• **TASK REQUIREMENTS**: Where the records below show the word "added" in a line, please copy that line.

(DATA FOR REVIEW begins)

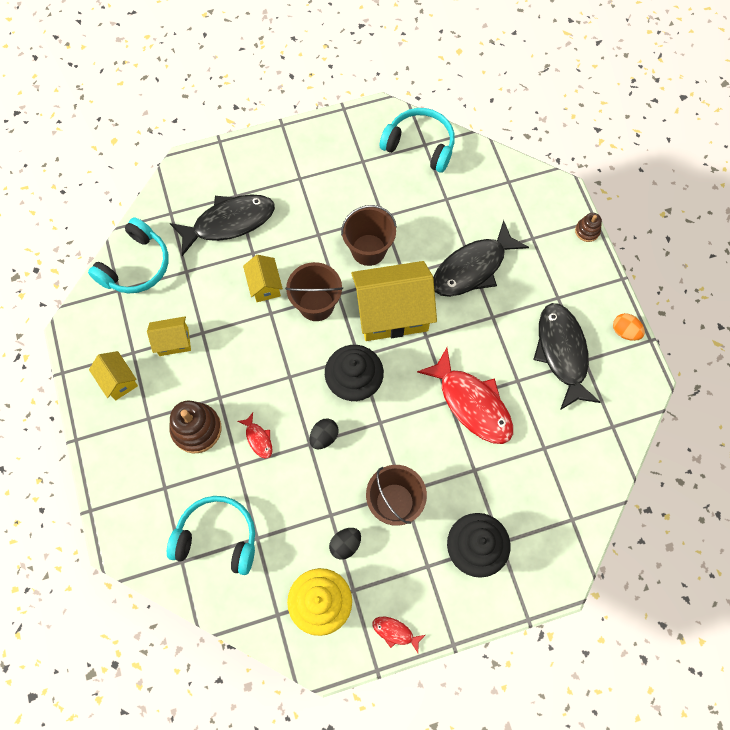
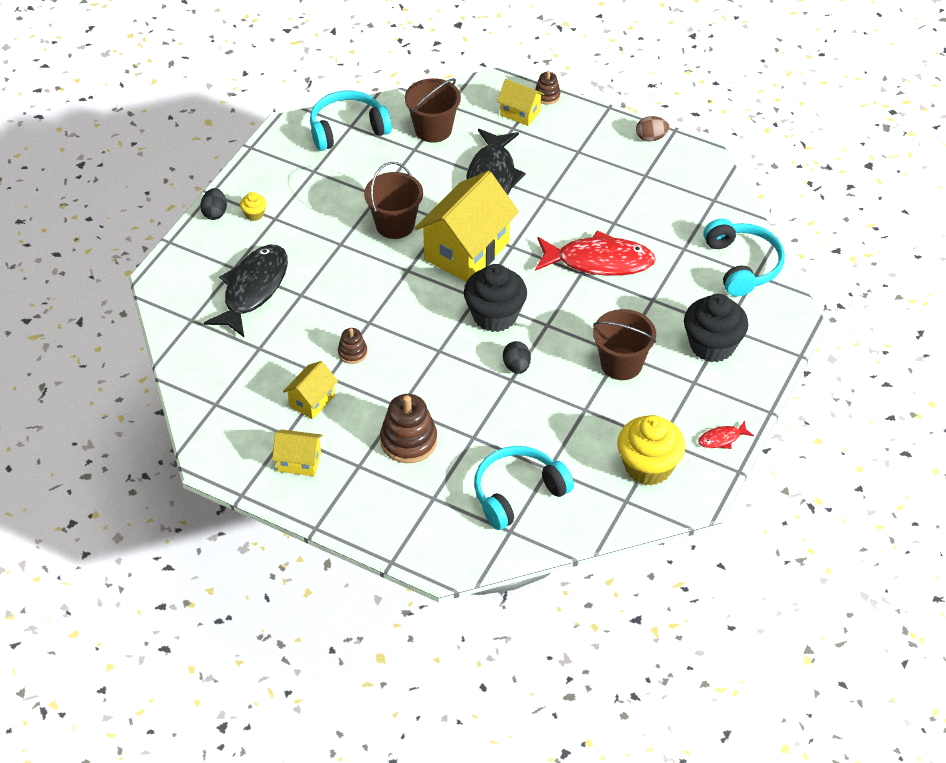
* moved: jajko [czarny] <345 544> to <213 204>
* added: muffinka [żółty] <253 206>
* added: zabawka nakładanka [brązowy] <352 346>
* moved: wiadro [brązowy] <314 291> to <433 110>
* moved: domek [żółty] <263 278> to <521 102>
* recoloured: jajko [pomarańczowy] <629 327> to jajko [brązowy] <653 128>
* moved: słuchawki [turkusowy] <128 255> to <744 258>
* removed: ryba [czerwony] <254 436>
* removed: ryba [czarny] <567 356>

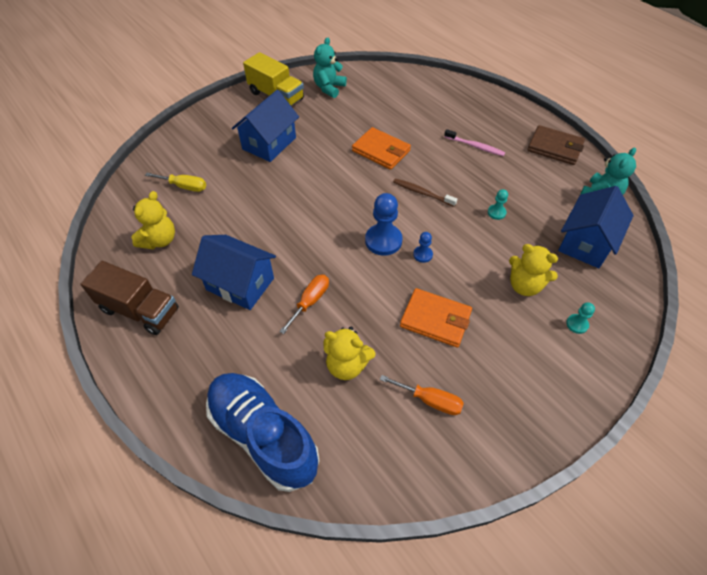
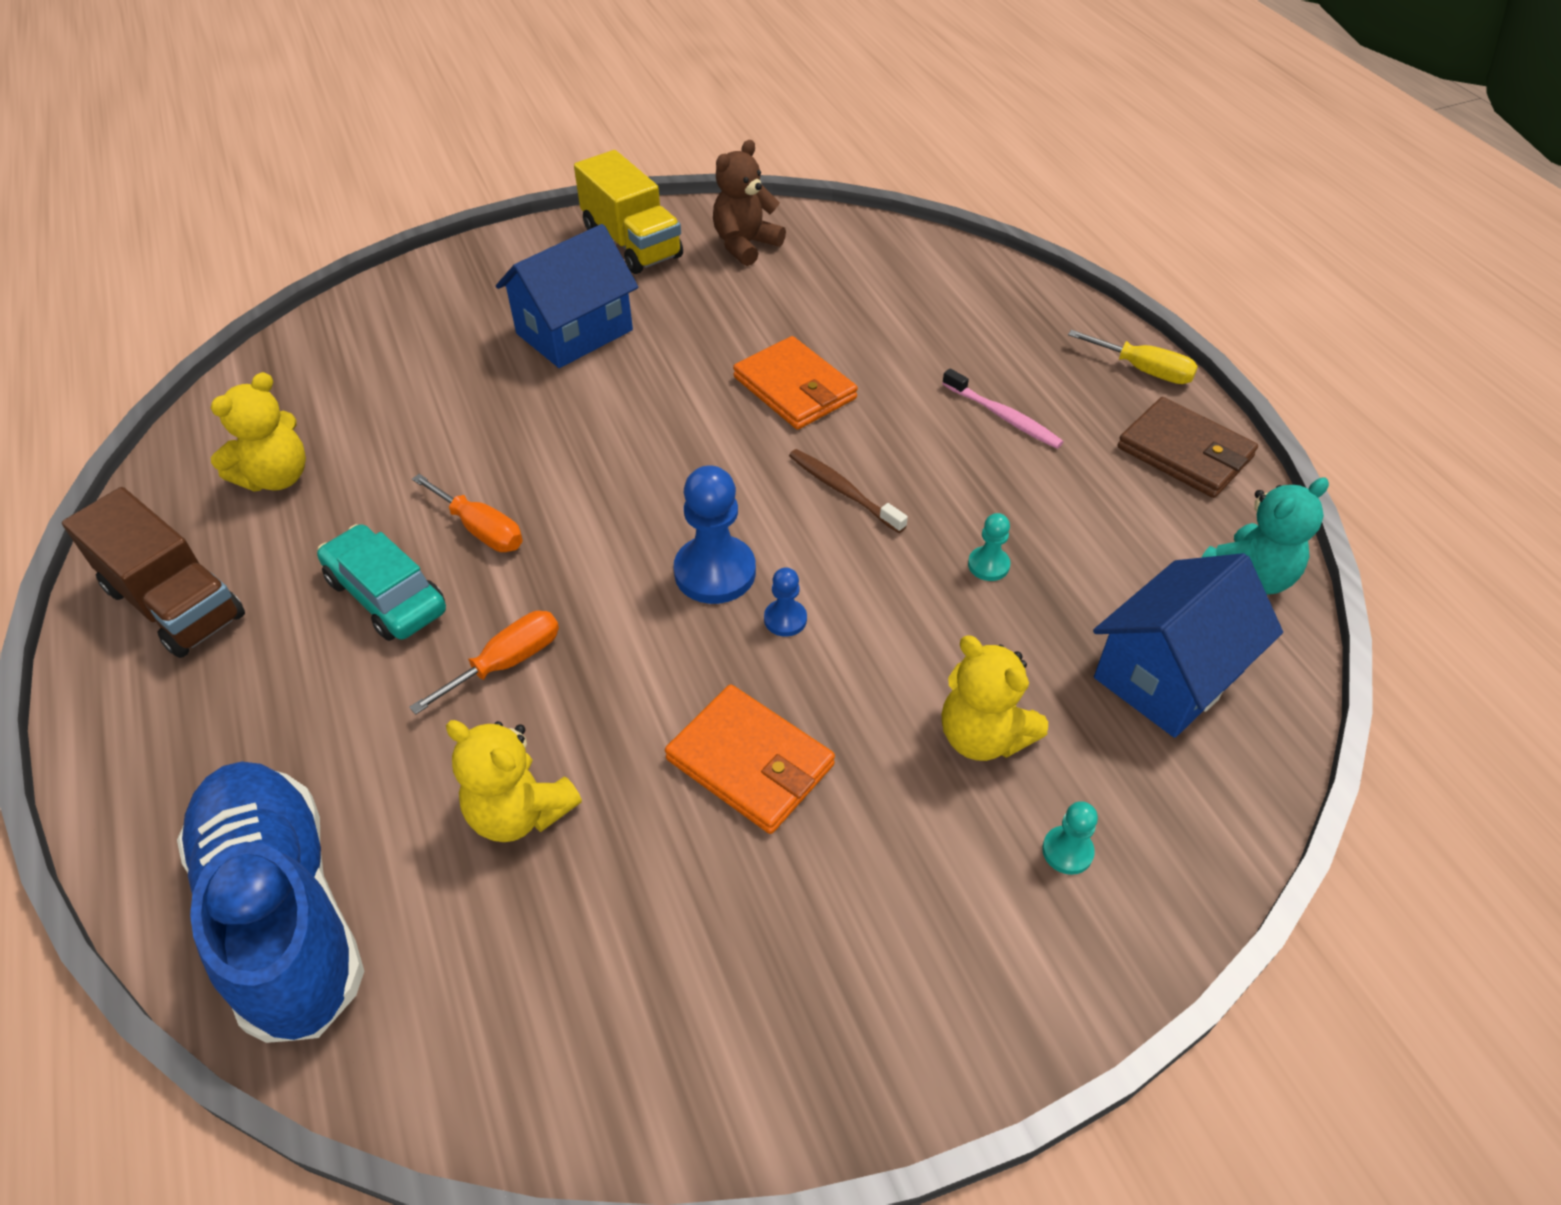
* replaced: domek [niebieski] <234 272> to samochód [turkusowy] <381 582>
* moved: śrubokręt [pomarańczowy] <422 395> to <467 513>
* recoloured: miś [turkusowy] <330 68> to miś [brązowy] <749 203>
* moved: śrubokręt [żółty] <175 182> to <1133 357>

(DATA FOR REVIEW ends)

• **WRITTEN ANSWER**:
* added: muffinka [żółty] <253 206>
* added: zabawka nakładanka [brązowy] <352 346>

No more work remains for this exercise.